* Work to be completed: In the records below, the line containing "R103: 100k (+9V, SIG1) -> 100k (+9V, U103/OB)" marks the start. Copy that line and everything after it exactly, through the last line.

* Input for this task:
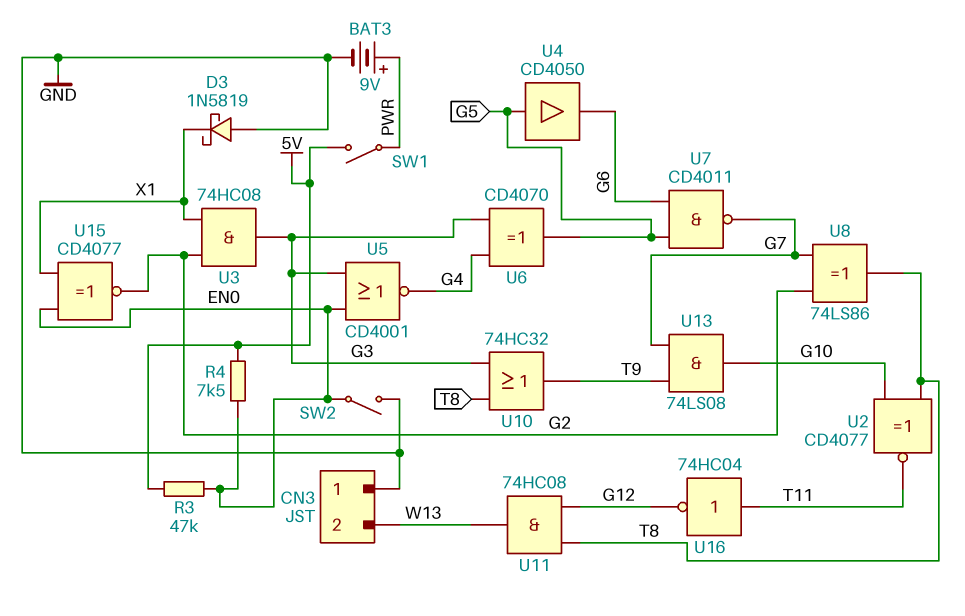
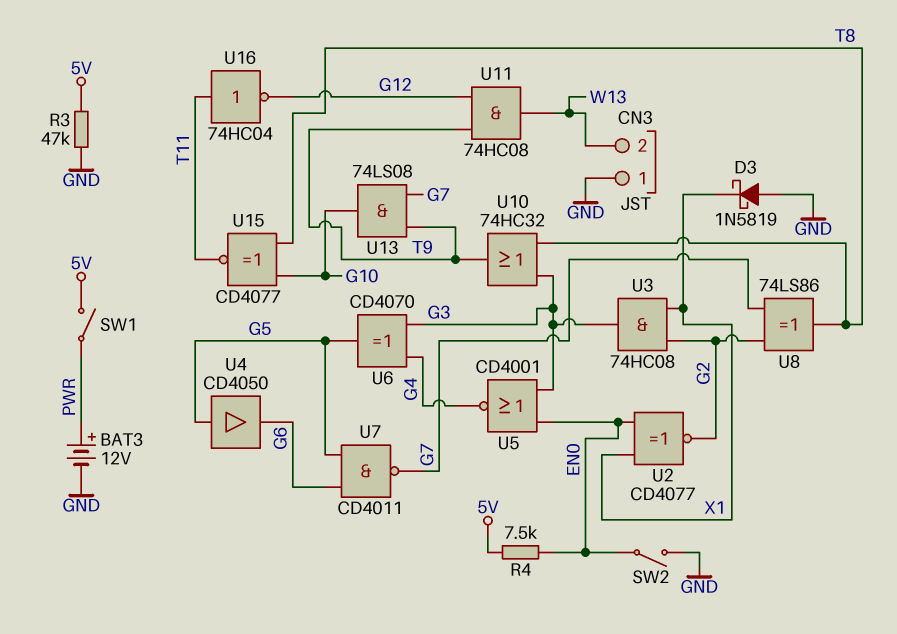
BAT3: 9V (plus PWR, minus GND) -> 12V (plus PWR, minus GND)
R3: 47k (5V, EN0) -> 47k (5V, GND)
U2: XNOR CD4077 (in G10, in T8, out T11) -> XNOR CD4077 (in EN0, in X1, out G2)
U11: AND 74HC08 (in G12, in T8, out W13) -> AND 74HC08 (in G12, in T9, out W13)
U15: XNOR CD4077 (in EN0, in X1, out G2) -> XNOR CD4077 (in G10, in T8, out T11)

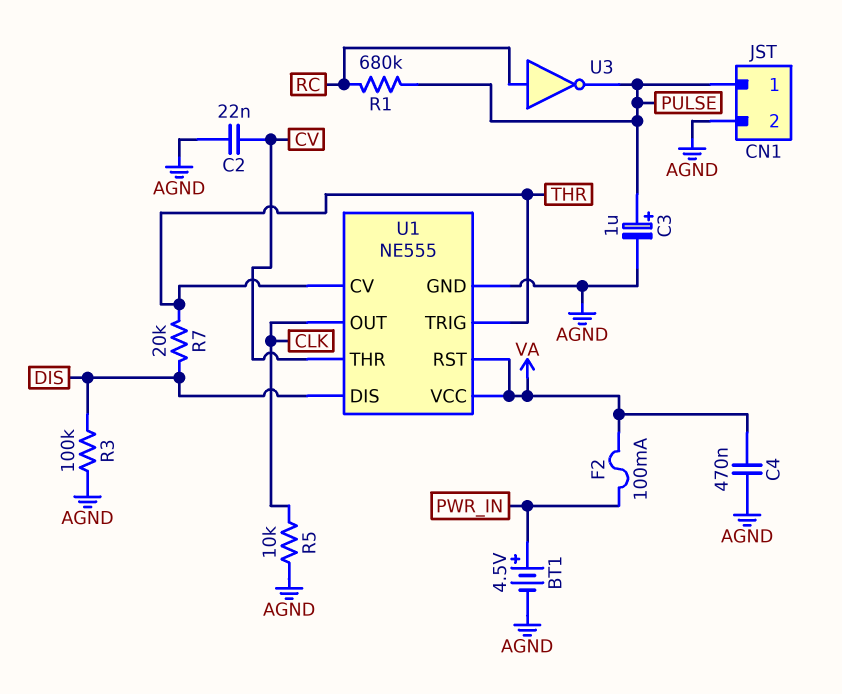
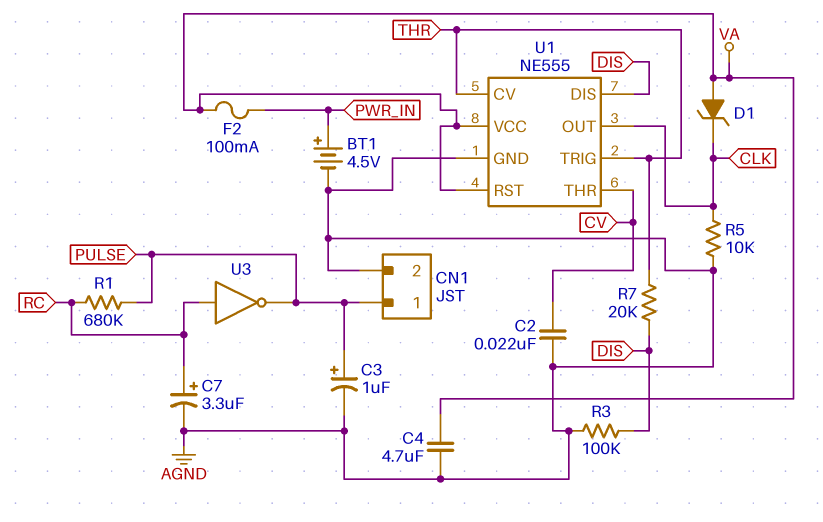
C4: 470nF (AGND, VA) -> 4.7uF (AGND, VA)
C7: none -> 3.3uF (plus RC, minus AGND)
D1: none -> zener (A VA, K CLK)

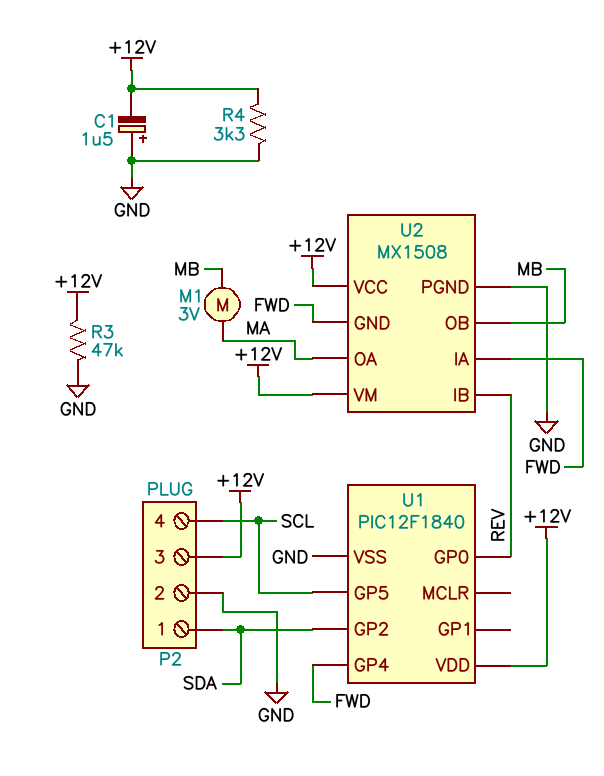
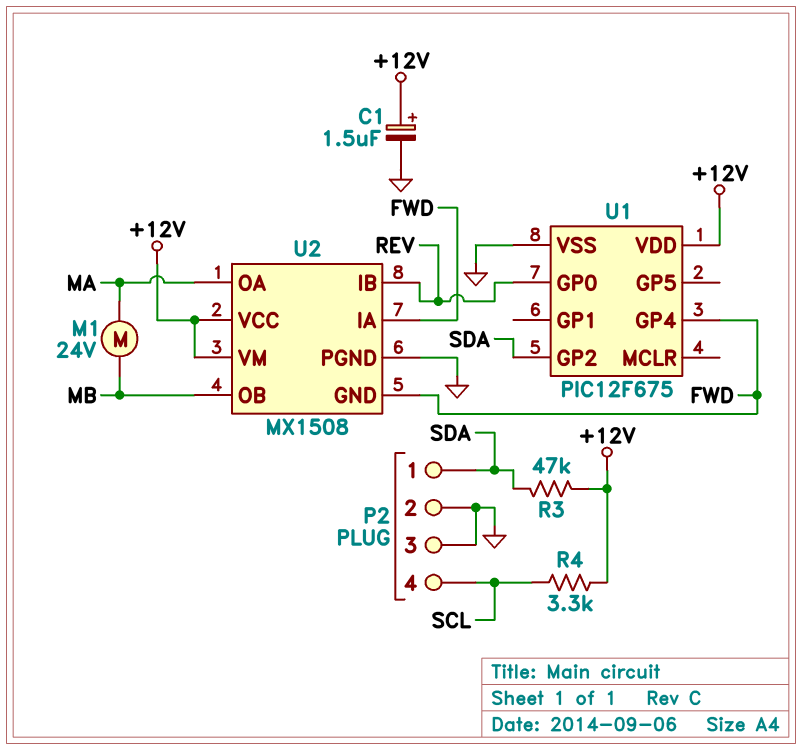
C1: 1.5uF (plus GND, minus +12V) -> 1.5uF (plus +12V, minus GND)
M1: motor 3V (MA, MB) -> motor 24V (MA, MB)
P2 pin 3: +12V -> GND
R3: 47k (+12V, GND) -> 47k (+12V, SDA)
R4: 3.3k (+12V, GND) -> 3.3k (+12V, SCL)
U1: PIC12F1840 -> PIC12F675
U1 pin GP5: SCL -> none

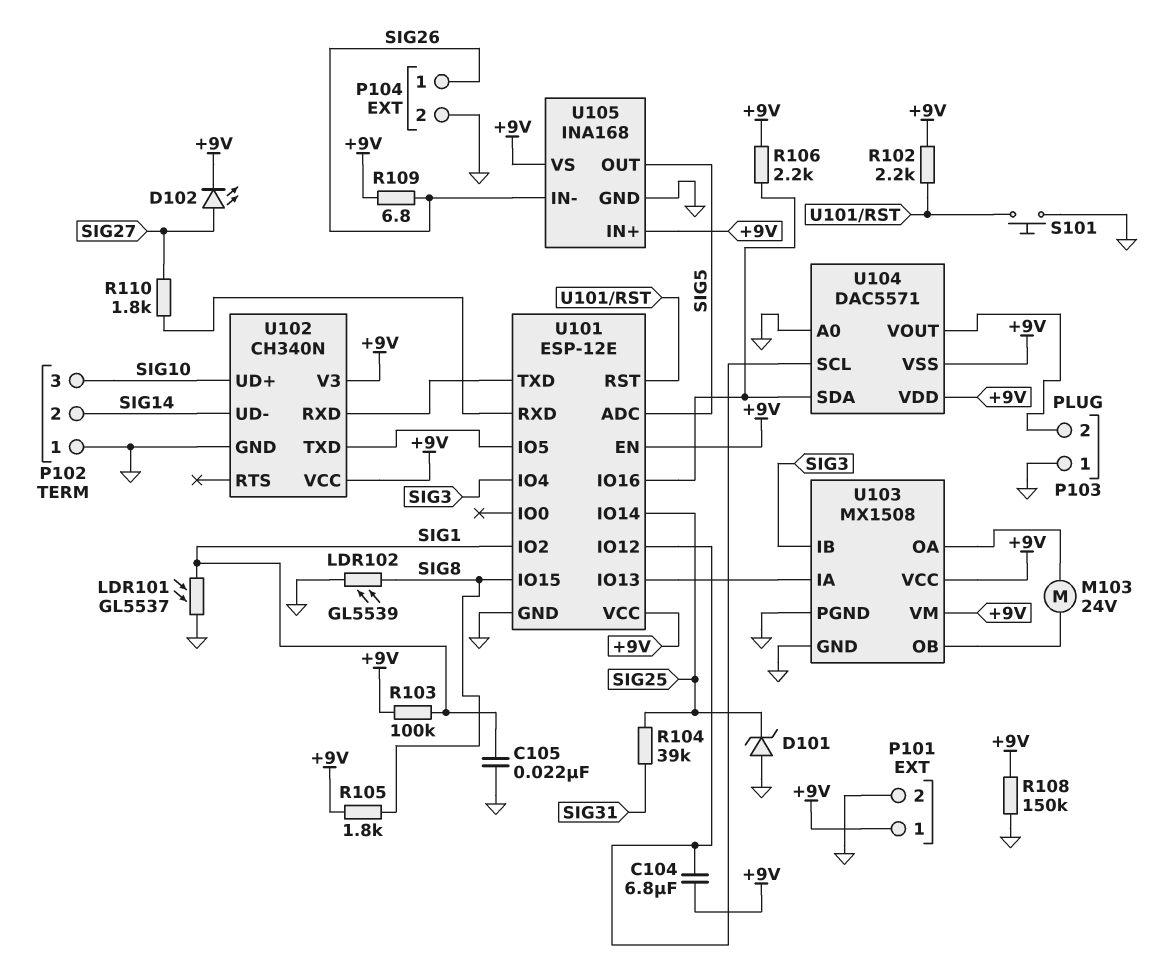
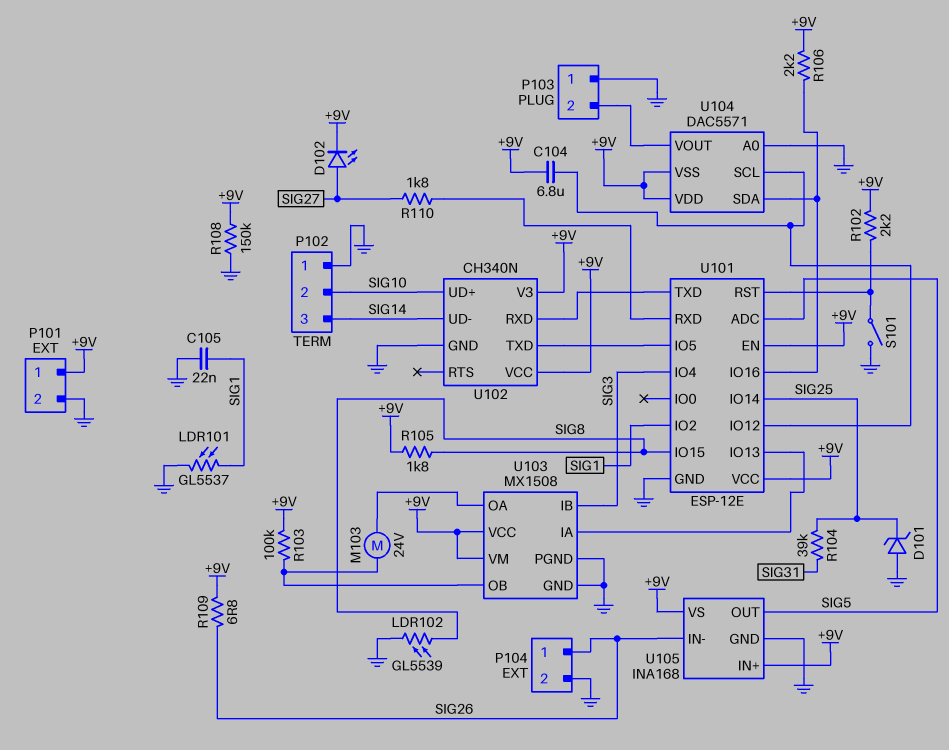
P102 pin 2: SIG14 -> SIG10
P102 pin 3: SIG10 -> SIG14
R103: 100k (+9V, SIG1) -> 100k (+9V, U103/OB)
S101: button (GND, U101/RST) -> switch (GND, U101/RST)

* Result of this task:
R103: 100k (+9V, SIG1) -> 100k (+9V, U103/OB)
S101: button (GND, U101/RST) -> switch (GND, U101/RST)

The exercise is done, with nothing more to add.